Items listed in a dataset
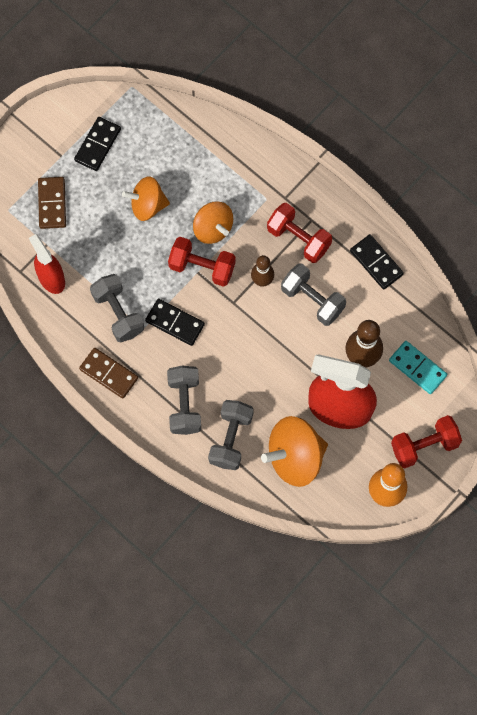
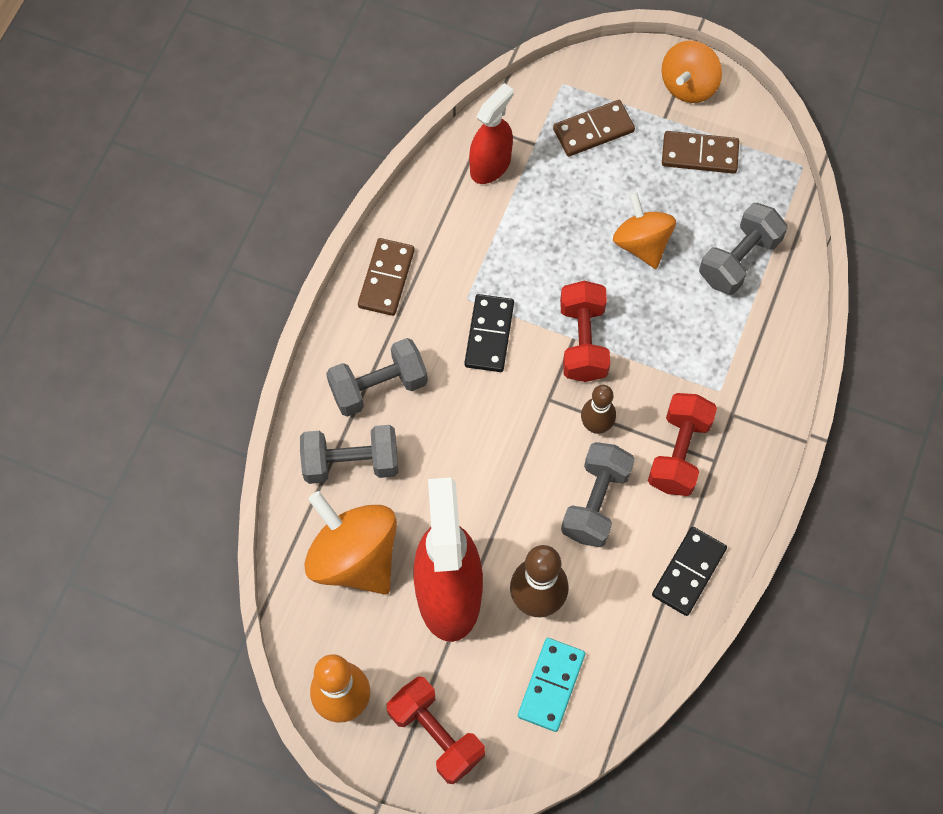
camera: 70 degrees right, 5 degrees down
(97, 145) = (699, 154): black domino -> brown domino
(118, 313) = (474, 260): grey dumbbell -> grey dumbbell (739, 259)
(213, 229) = (644, 336): orange spinning top -> orange spinning top (688, 85)

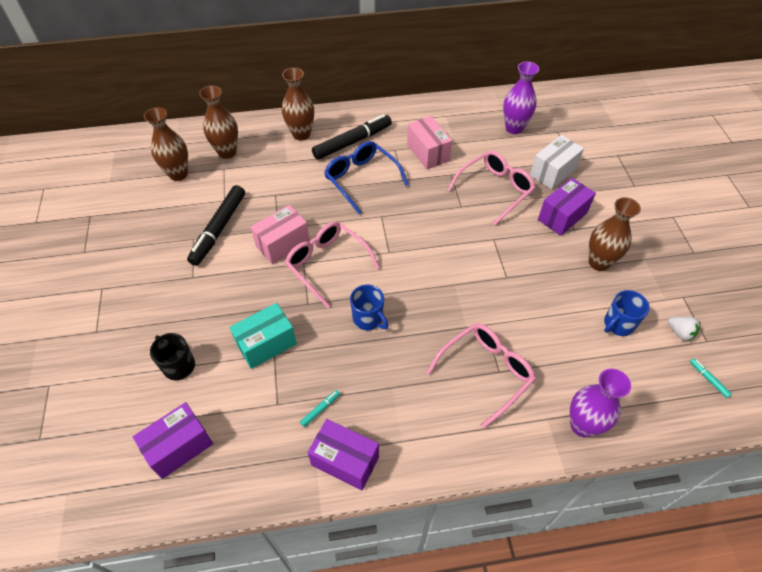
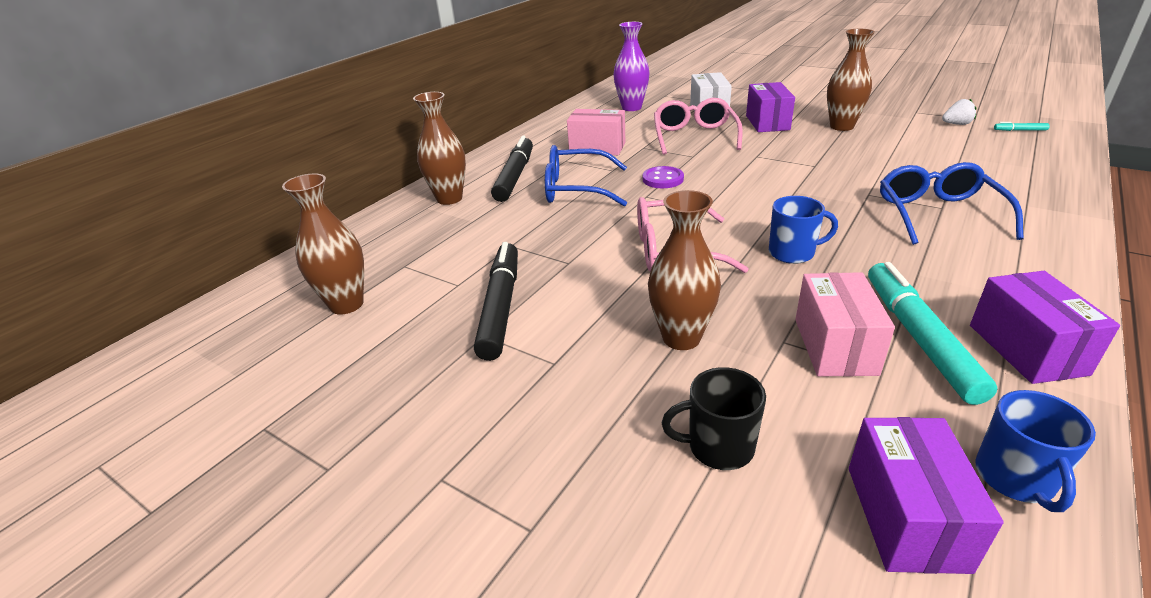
camera: 45 degrees left, 20 degrees down
(219, 229) = (500, 307): black marker -> black marker turned 150 degrees counterclockwise
(227, 152) = (383, 253): brown vase -> brown vase (681, 338)
(266, 344) = (759, 341): turquoise box -> none
(282, 244) = (599, 268): pink box -> pink box (835, 346)
(320, 409) = (919, 338): turquoise marker -> turquoise marker, size x2.49
(345, 461) = (1026, 349): purple box -> purple box turned 75 degrees counterclockwise
(411, 211) = (663, 179): none -> purple button
(486, 372) = (937, 214): pink glasses -> blue glasses
(582, 425) = (1046, 192): purple vase -> none
(618, 324) = (925, 141): blue mug -> blue mug (1015, 478)

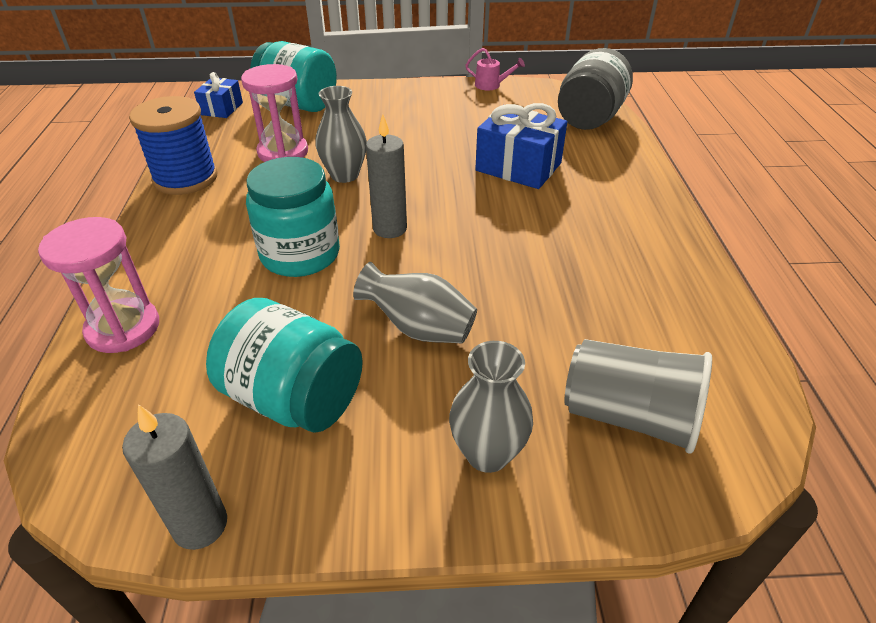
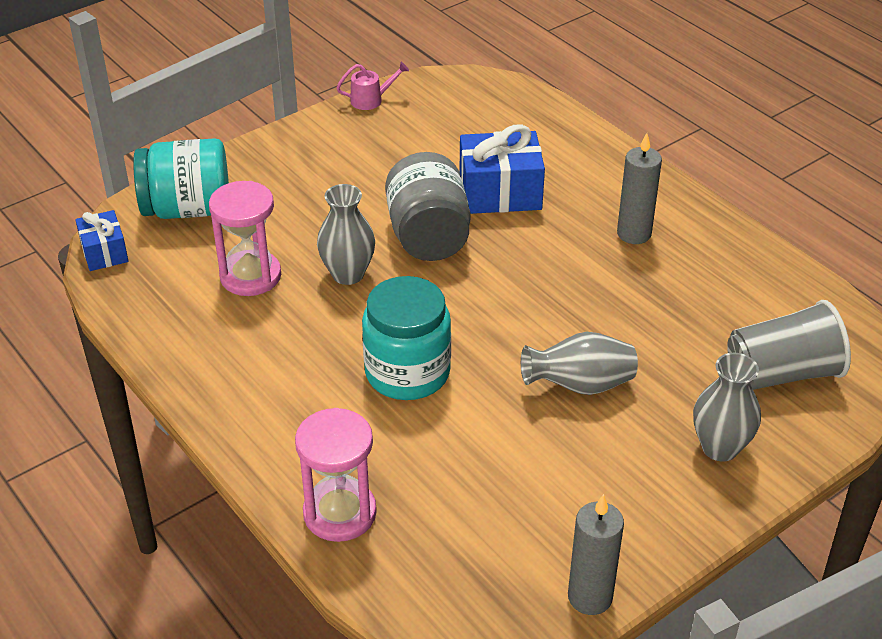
camera: 35 degrees left, 0 degrees up
(185, 178) = (186, 352): blue spool -> none
(294, 398) = (550, 486): turquoise jar -> none
(390, 228) = (456, 310): grey candle -> grey candle (634, 234)
(589, 118) = (509, 106): grey jar -> grey jar (428, 236)

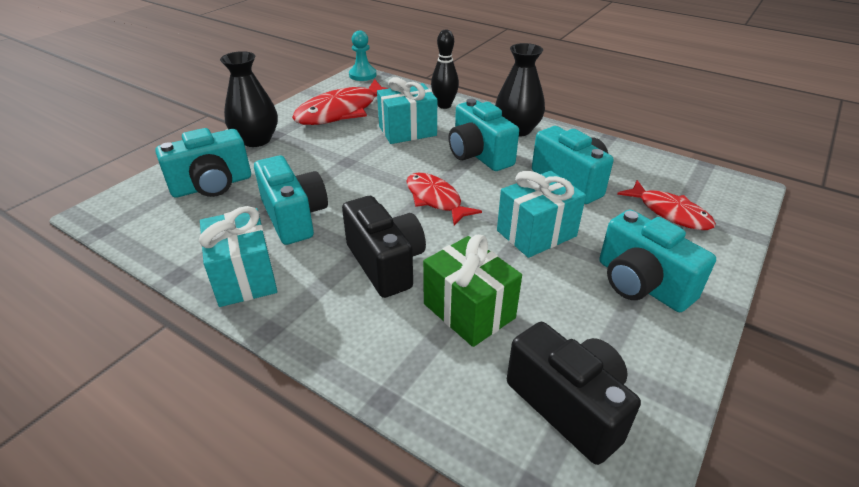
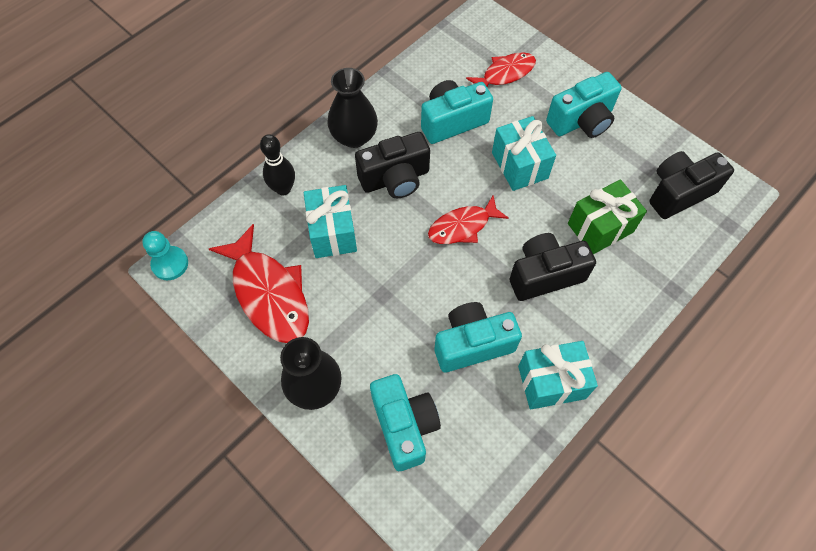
camera: 80 degrees left, 25 degrees up
(478, 155) = (395, 179): turquoise camera -> black camera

TASK DIRECTIONS
All that belongs in the answer is the lines from the line with "camera: 35 degrees left, 0 degrees up" through the closing line of the entries, inclusive, transcribed exactly and free of pictures.

ANSWER AREA
camera: 35 degrees left, 0 degrees up
(185, 178) = (186, 352): blue spool -> none
(294, 398) = (550, 486): turquoise jar -> none
(390, 228) = (456, 310): grey candle -> grey candle (634, 234)
(589, 118) = (509, 106): grey jar -> grey jar (428, 236)

camera: 80 degrees left, 25 degrees up
(478, 155) = (395, 179): turquoise camera -> black camera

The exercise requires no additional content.